*DIRECTIONS FOR THIS TASK*
Collect every line of the records below that contains the word "counterclockwise".

*SUPPLIED DATA*
◆ ◆ ◆ ◆

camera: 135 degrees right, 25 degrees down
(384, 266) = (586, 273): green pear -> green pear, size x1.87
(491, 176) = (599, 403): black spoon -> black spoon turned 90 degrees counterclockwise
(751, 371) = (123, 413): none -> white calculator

◆ ◆ ◆ ◆

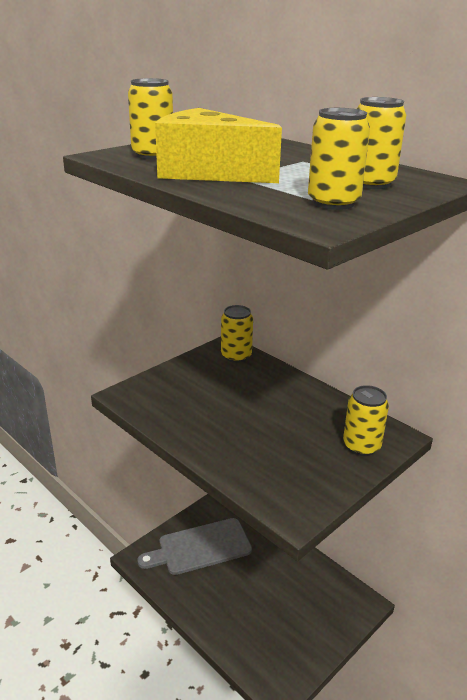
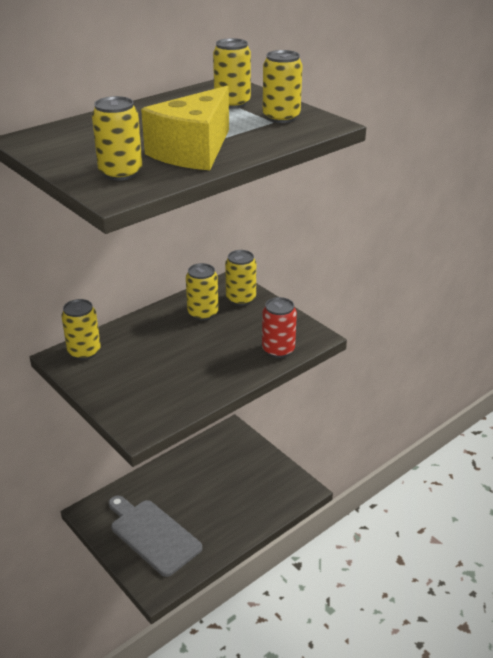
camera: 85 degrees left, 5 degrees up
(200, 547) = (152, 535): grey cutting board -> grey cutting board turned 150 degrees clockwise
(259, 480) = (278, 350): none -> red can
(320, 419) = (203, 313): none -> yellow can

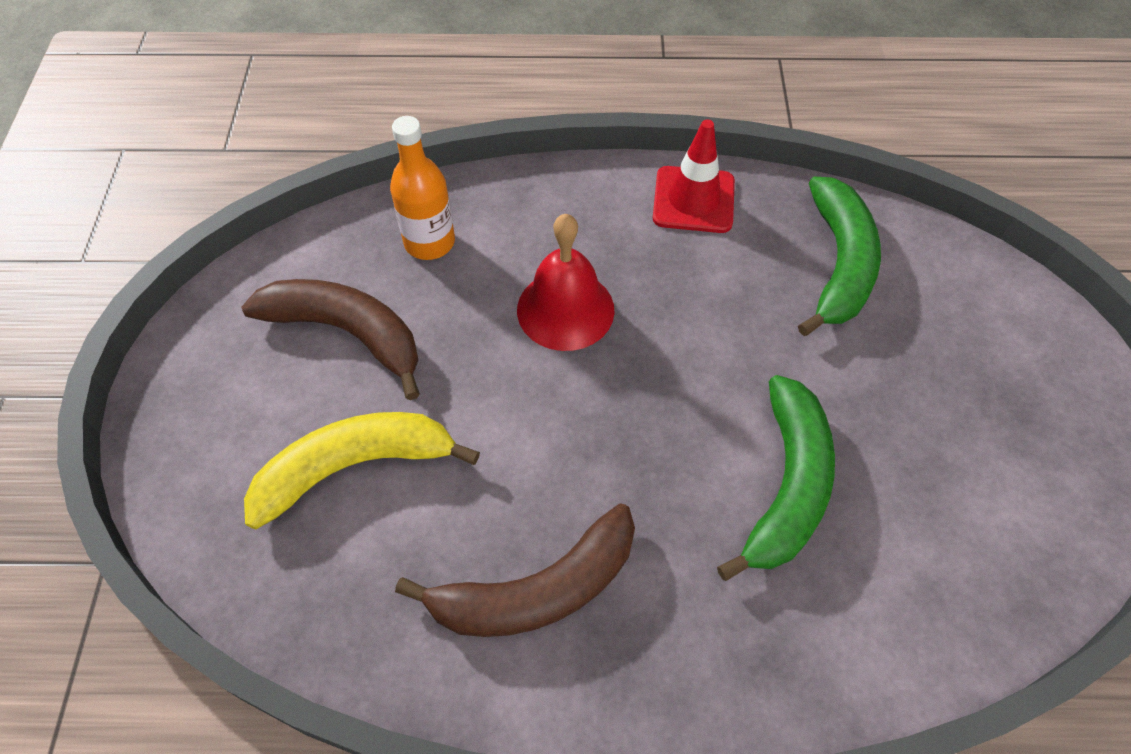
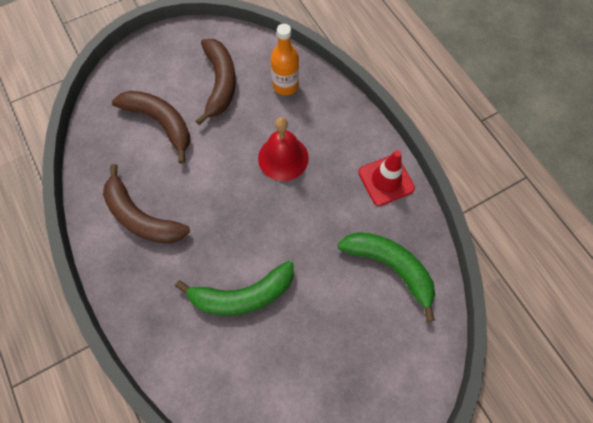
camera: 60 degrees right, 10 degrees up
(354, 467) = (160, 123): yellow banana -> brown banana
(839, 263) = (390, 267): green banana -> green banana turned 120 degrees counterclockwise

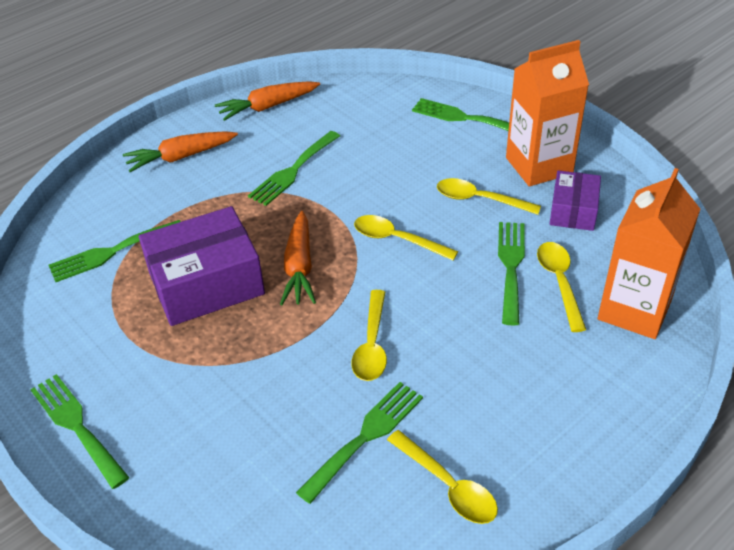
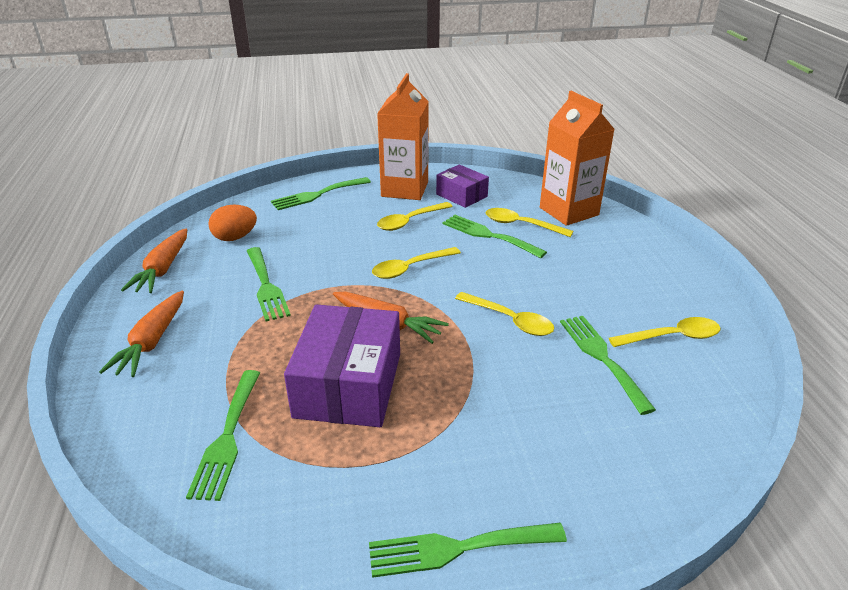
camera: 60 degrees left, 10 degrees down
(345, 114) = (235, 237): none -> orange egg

◆ ◆ ◆ ◆

*SOLUTION FOR THIS EXERCISE*
(491, 176) = (599, 403): black spoon -> black spoon turned 90 degrees counterclockwise
(839, 263) = (390, 267): green banana -> green banana turned 120 degrees counterclockwise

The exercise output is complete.